__What the task asks__:
For every line in the data below that contains "HALL", copy the line.

__Given data__:
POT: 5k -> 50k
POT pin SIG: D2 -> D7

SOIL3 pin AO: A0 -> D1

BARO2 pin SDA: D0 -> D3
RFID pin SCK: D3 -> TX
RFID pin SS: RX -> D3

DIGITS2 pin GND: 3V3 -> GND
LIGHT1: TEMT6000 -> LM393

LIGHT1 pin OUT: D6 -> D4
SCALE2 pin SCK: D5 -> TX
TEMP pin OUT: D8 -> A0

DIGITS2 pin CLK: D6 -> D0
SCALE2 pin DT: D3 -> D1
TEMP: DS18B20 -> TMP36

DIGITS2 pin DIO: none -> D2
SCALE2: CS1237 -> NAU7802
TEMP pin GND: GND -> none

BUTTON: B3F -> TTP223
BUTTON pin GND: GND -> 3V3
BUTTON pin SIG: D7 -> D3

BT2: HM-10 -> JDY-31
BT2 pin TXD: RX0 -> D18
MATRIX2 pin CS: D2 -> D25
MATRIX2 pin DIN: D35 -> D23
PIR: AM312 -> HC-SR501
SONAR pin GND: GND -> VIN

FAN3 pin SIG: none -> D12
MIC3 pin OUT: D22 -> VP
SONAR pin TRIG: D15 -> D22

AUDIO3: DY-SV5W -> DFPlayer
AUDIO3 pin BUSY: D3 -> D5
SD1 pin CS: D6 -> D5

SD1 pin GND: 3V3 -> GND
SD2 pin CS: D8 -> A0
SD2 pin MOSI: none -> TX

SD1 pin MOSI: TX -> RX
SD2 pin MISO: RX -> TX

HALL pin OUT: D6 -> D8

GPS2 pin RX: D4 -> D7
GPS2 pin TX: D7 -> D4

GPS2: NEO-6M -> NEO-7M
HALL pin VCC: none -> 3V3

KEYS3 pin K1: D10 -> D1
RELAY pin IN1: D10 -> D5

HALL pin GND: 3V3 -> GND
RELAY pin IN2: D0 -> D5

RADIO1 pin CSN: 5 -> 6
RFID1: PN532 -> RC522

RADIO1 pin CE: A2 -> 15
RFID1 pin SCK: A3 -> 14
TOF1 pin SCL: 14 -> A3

__Result for this exercise__:
HALL pin OUT: D6 -> D8
HALL pin VCC: none -> 3V3
HALL pin GND: 3V3 -> GND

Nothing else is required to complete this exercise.